**Description of the task:** Take the lines below between the one holding "was: ciseaux [blanc]" and the one holding "in_second: [182, 603, 229, 656]", inclusive, and copy them exactly. Add nothing.

**Data excerpts:**

++++++++++++++++++++

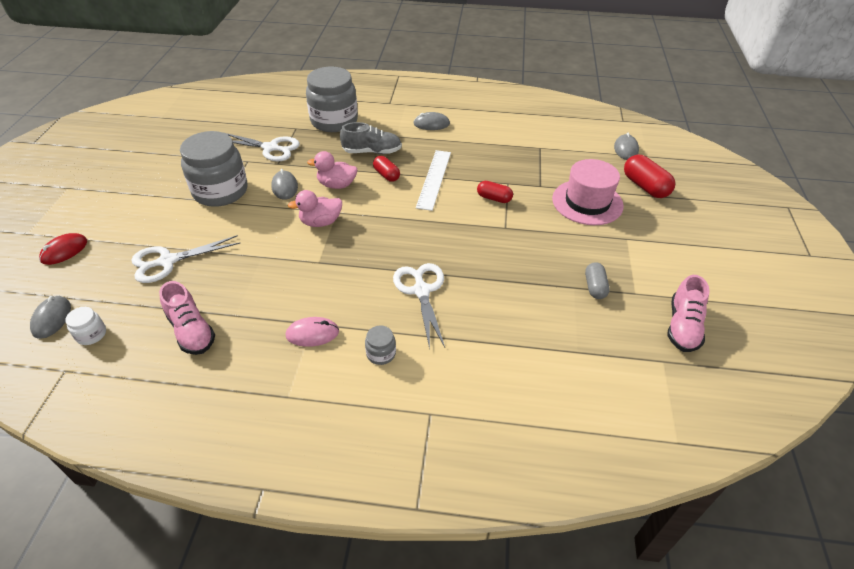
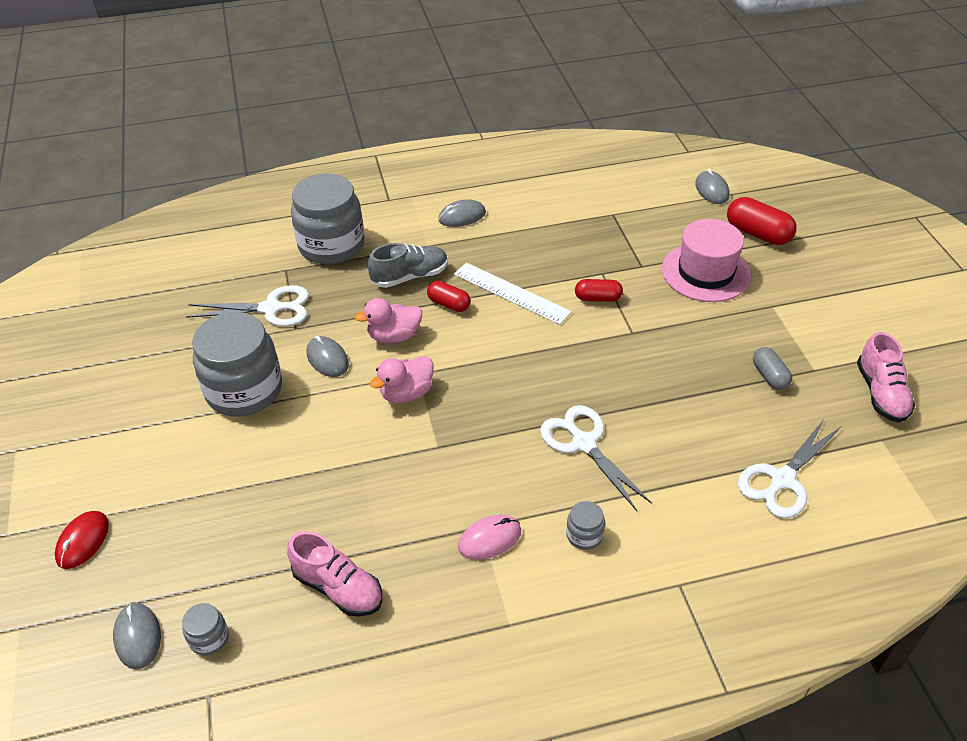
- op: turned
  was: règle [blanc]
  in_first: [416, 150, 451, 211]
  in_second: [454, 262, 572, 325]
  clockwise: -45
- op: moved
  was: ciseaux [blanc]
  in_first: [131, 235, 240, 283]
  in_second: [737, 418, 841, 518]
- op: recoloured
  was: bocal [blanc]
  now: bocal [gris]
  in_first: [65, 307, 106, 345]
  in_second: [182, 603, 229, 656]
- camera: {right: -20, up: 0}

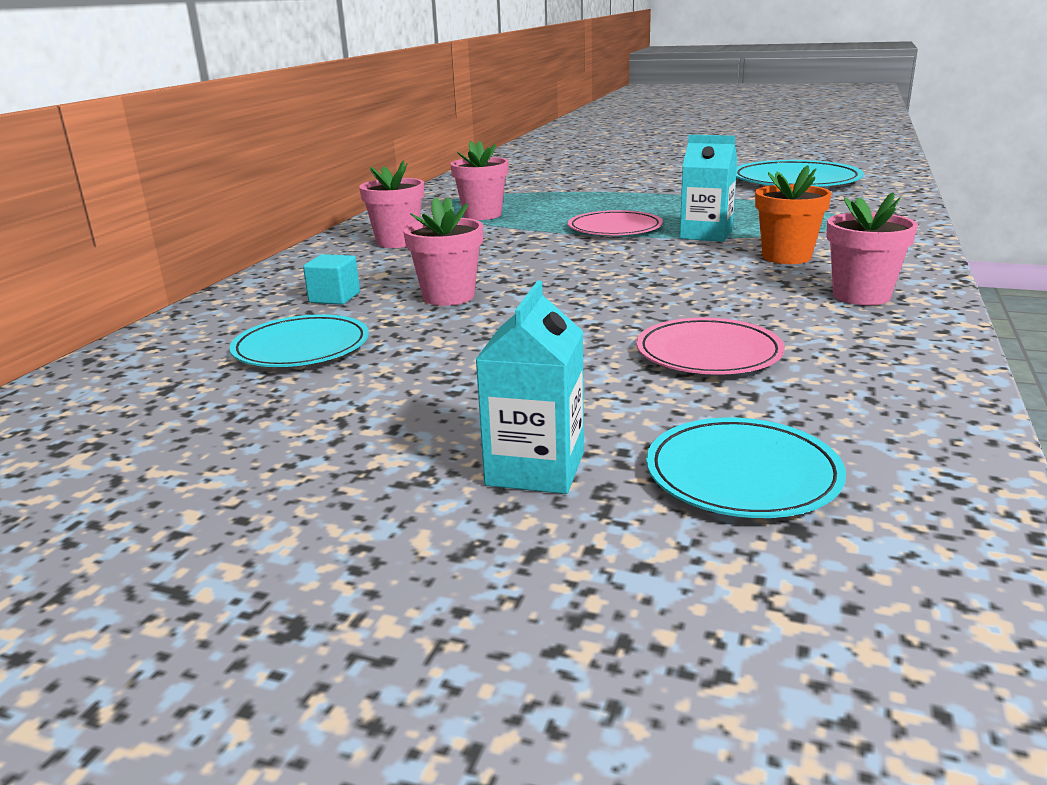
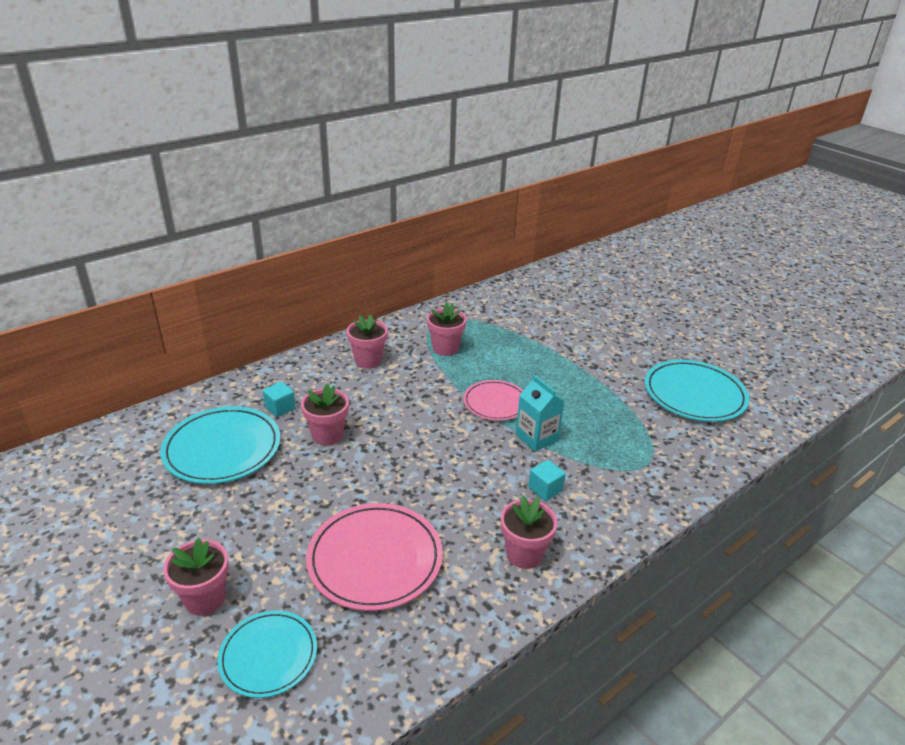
- op: replaced
  was: pot de fleurs [orange]
  now: cube [turquoise]
  in_first: [755, 165, 832, 264]
  in_second: [528, 460, 566, 501]
- op: replaced
  was: brique de lait [turquoise]
  now: pot de fleurs [rose]
  in_first: [475, 281, 584, 494]
  in_second: [163, 538, 229, 616]
- op: resized
  was: assiette [turquoise]
  in_first: [230, 314, 369, 367]
  in_second: [160, 406, 281, 484]
  ratio: 1.59
- op: resized
  was: assiette [rose]
  in_first: [636, 317, 785, 375]
  in_second: [306, 503, 443, 611]
  ratio: 1.59
- camera: {right: 30, up: 10}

++++++++++++++++++++

**Result of the exercise:**
  was: ciseaux [blanc]
  in_first: [131, 235, 240, 283]
  in_second: [737, 418, 841, 518]
- op: recoloured
  was: bocal [blanc]
  now: bocal [gris]
  in_first: [65, 307, 106, 345]
  in_second: [182, 603, 229, 656]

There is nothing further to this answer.